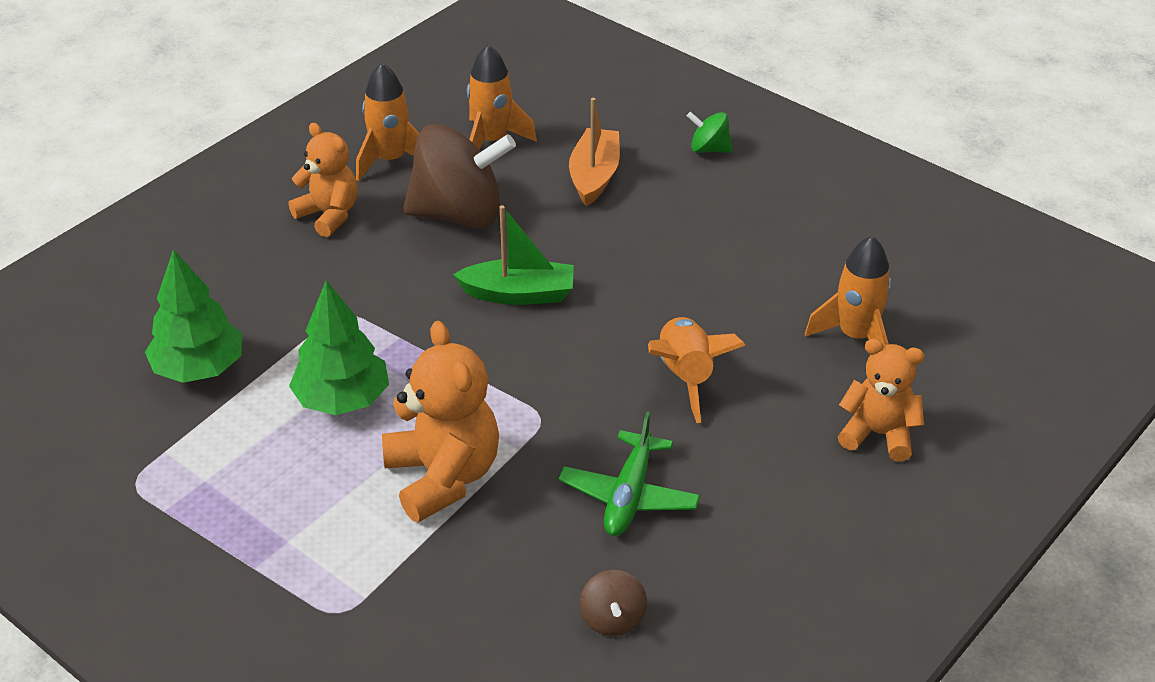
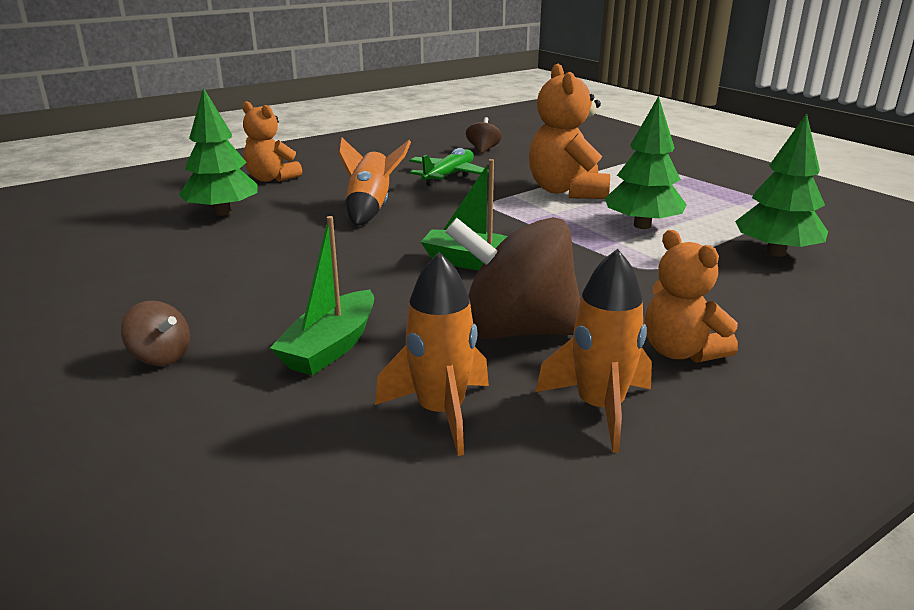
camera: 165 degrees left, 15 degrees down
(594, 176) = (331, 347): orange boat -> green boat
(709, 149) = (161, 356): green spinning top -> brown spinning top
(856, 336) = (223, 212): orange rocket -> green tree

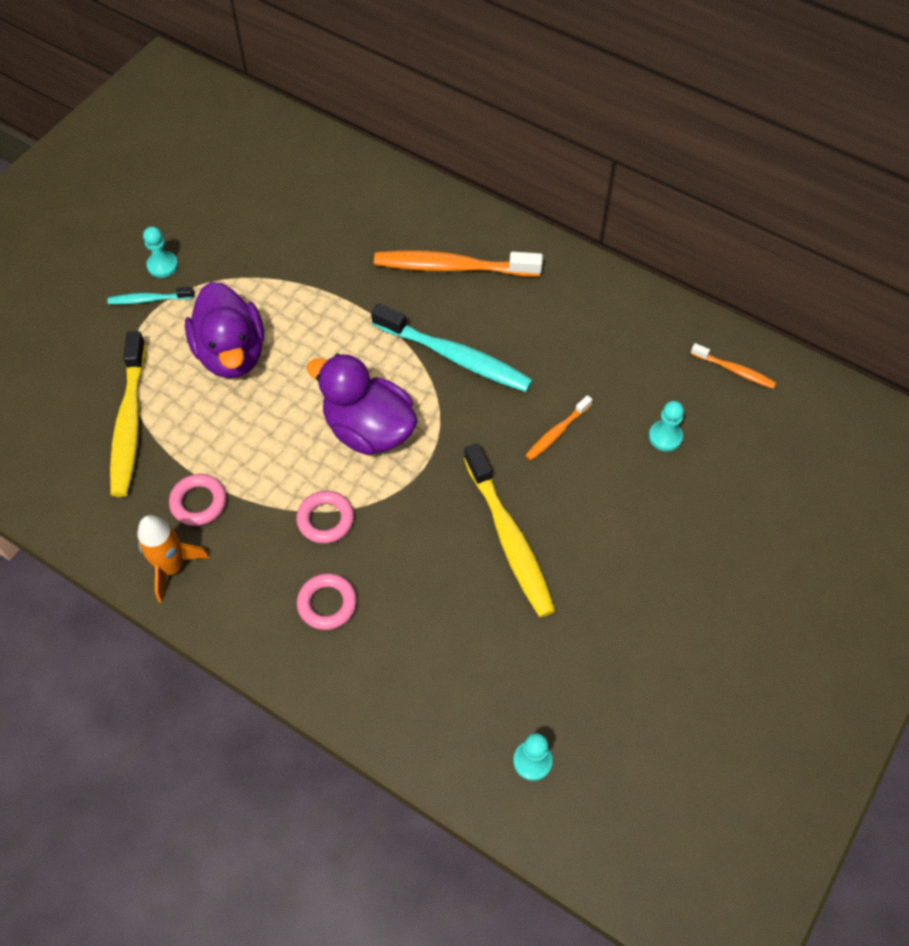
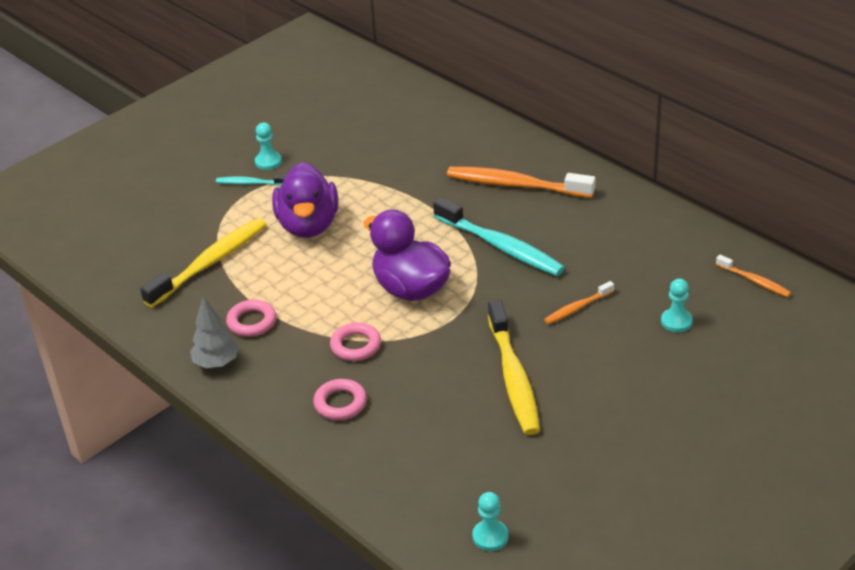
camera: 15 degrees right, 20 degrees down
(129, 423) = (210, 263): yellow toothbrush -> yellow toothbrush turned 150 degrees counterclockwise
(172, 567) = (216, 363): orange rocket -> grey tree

Exercise objective: What you return should be all of the material above, exactly, and none of its pictures.

Final answer:
camera: 165 degrees left, 15 degrees down
(594, 176) = (331, 347): orange boat -> green boat
(709, 149) = (161, 356): green spinning top -> brown spinning top
(856, 336) = (223, 212): orange rocket -> green tree

camera: 15 degrees right, 20 degrees down
(129, 423) = (210, 263): yellow toothbrush -> yellow toothbrush turned 150 degrees counterclockwise
(172, 567) = (216, 363): orange rocket -> grey tree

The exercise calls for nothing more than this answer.